*Task goal:*
Copy each record below exactly, please, and leave its pictures out.

*Data for review:*
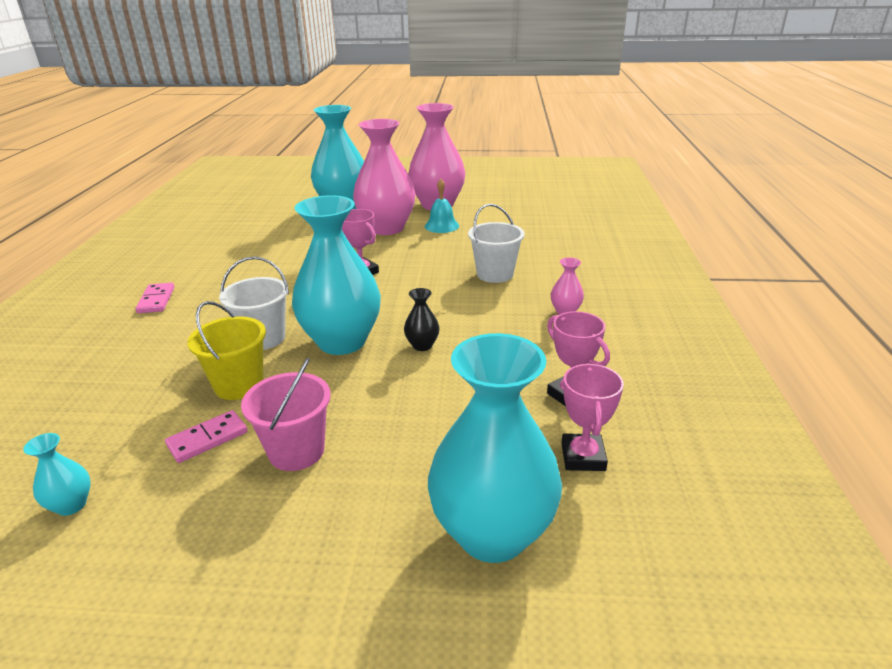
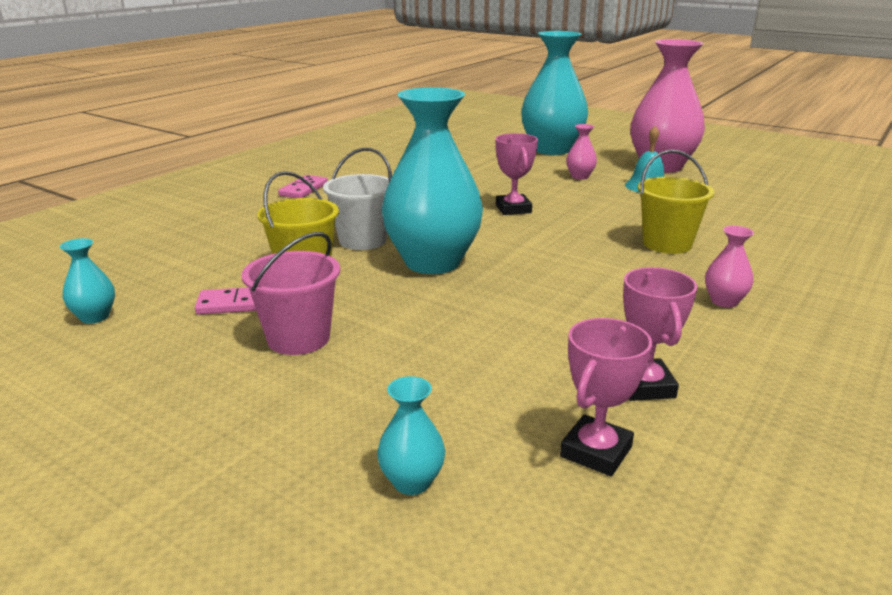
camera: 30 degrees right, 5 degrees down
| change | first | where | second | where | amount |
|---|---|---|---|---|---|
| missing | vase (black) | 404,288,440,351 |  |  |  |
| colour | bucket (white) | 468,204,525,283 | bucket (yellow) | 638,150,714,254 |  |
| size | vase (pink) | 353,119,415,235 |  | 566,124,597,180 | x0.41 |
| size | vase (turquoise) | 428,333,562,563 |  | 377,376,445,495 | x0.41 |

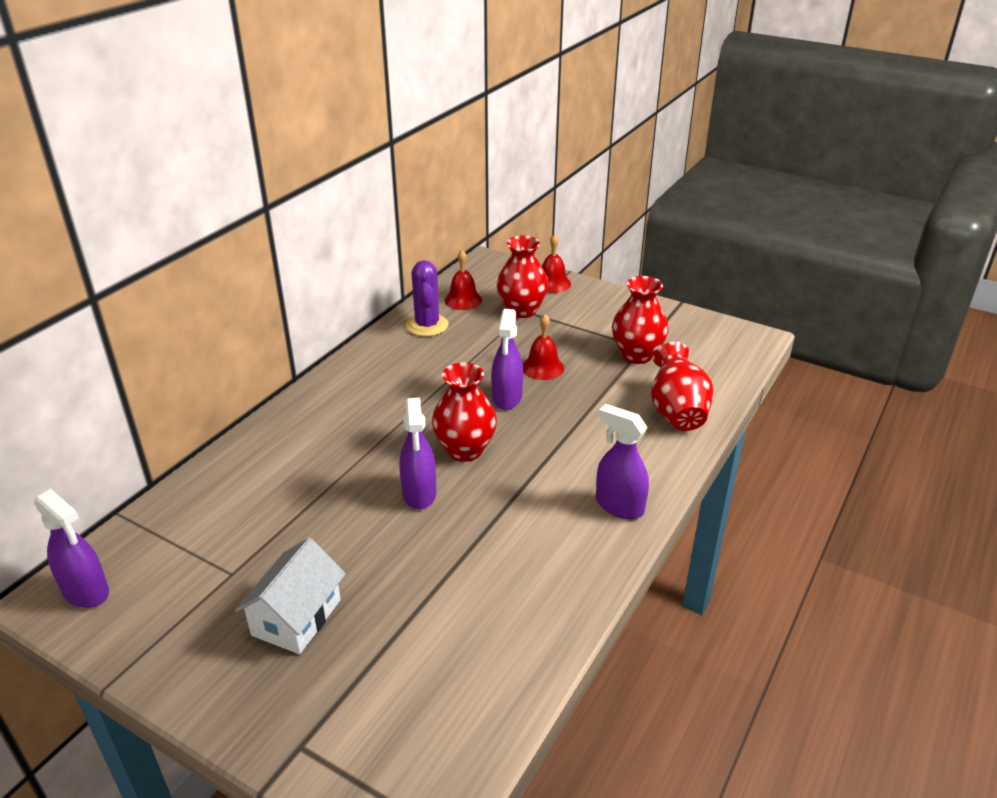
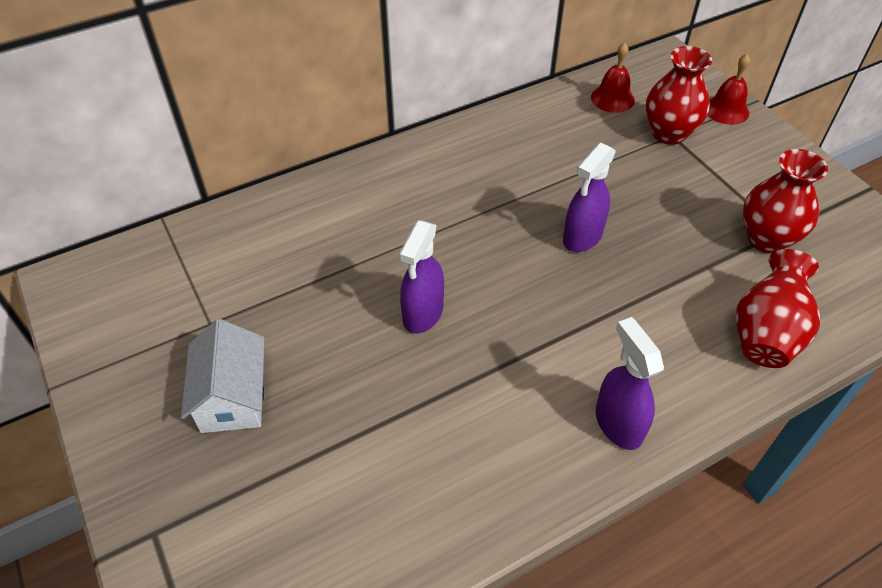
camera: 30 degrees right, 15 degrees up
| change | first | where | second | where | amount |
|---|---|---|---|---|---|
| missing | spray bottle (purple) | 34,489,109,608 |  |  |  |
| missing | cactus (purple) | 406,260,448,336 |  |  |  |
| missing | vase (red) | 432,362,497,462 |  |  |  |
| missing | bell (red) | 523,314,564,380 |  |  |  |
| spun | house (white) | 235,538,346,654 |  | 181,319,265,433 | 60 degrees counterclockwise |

*Answer for this exercise:*
camera: 30 degrees right, 5 degrees down
| change | first | where | second | where | amount |
|---|---|---|---|---|---|
| missing | vase (black) | 404,288,440,351 |  |  |  |
| colour | bucket (white) | 468,204,525,283 | bucket (yellow) | 638,150,714,254 |  |
| size | vase (pink) | 353,119,415,235 |  | 566,124,597,180 | x0.41 |
| size | vase (turquoise) | 428,333,562,563 |  | 377,376,445,495 | x0.41 |

camera: 30 degrees right, 15 degrees up
| change | first | where | second | where | amount |
|---|---|---|---|---|---|
| missing | spray bottle (purple) | 34,489,109,608 |  |  |  |
| missing | cactus (purple) | 406,260,448,336 |  |  |  |
| missing | vase (red) | 432,362,497,462 |  |  |  |
| missing | bell (red) | 523,314,564,380 |  |  |  |
| spun | house (white) | 235,538,346,654 |  | 181,319,265,433 | 60 degrees counterclockwise |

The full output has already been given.